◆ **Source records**
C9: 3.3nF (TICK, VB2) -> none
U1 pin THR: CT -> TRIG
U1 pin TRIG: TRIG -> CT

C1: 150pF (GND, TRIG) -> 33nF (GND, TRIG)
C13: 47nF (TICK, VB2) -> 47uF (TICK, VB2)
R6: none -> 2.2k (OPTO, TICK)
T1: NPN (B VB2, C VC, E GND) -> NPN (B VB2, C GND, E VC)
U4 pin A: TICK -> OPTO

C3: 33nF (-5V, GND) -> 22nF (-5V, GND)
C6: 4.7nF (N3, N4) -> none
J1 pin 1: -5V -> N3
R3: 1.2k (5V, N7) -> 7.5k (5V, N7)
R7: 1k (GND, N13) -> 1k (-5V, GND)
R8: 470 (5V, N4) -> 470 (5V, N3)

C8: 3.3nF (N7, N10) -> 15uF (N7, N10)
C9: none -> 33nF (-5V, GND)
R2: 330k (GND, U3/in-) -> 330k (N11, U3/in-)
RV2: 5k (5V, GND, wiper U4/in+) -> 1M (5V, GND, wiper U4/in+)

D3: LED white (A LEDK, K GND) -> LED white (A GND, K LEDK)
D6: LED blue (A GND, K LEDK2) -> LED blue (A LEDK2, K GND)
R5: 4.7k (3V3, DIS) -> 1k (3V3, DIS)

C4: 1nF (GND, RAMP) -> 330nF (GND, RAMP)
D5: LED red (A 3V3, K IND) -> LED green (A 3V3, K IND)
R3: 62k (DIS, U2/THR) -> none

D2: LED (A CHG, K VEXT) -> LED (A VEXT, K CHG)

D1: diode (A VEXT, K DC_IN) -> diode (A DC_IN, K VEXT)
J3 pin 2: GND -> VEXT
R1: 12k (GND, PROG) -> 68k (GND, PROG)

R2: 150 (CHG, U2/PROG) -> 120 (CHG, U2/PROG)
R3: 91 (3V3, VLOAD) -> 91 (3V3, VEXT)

◆ **Exercise directions**
The required output is every line above that contains the string "OPTO".

◆ **Problem solution**
R6: none -> 2.2k (OPTO, TICK)
U4 pin A: TICK -> OPTO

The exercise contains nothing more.